▸ **TASK TO COMPLETE**: Copy out the lines in the items below, everything from the line containing "brown rectangle: moved 4 px right, 6 px up" down to the line containing "blue semicircle: moved 3 px left, 5 px down", with both of those lines included.

▸ **TASK INPUT**:
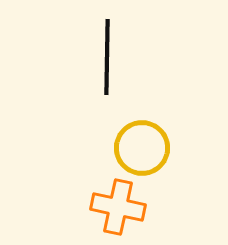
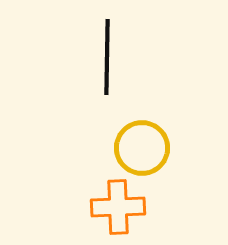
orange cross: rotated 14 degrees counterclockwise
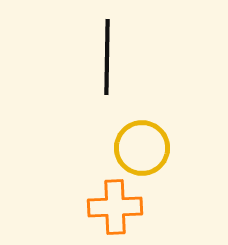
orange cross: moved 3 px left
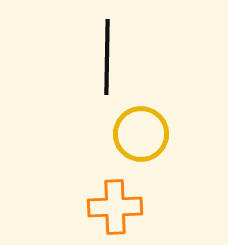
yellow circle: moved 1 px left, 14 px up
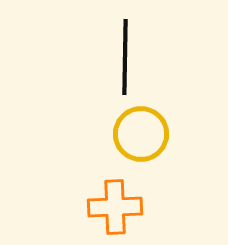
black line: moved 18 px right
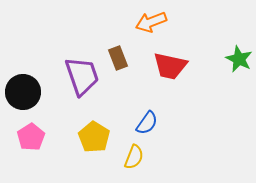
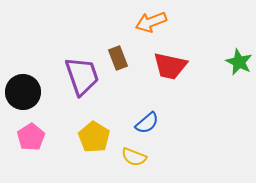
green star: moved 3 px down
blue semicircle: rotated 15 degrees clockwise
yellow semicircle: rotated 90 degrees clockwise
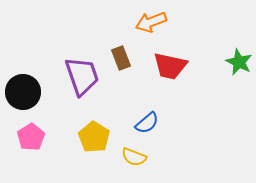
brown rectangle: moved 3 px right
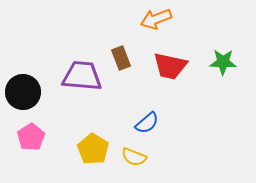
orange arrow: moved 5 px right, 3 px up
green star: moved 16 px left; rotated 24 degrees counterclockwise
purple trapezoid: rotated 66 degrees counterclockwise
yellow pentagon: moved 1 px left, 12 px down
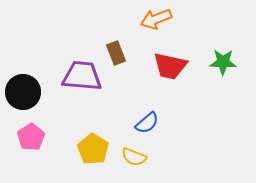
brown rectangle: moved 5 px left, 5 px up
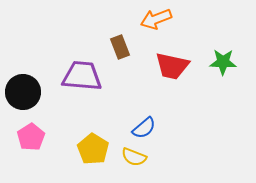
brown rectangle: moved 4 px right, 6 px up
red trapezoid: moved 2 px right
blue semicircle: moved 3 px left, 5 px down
--
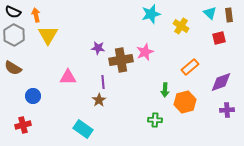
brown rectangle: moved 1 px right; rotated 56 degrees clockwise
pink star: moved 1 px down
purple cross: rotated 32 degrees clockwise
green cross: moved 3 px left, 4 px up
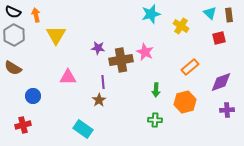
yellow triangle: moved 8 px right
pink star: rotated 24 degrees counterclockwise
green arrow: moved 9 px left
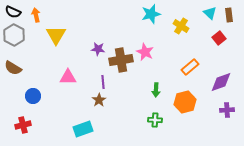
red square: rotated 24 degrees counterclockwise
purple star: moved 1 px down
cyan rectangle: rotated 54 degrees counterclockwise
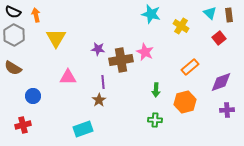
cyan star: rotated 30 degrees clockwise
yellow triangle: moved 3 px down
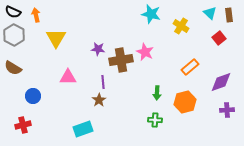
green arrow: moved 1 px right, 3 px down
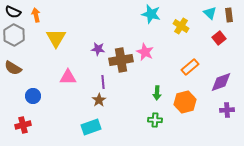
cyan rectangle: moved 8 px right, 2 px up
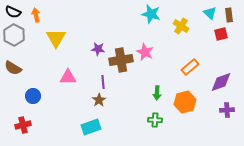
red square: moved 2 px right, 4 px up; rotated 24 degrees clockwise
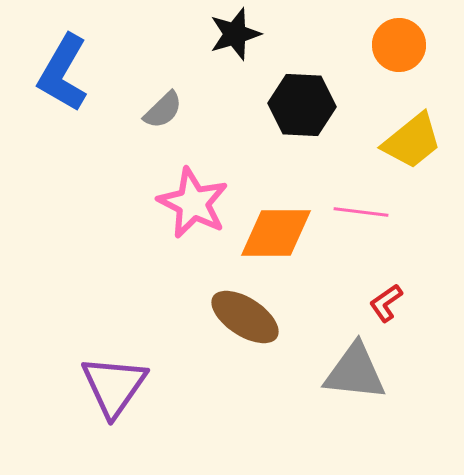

▸ **WRITTEN SOLUTION**:
brown rectangle: moved 4 px right, 6 px up
red trapezoid: moved 2 px right
blue semicircle: moved 3 px left, 5 px down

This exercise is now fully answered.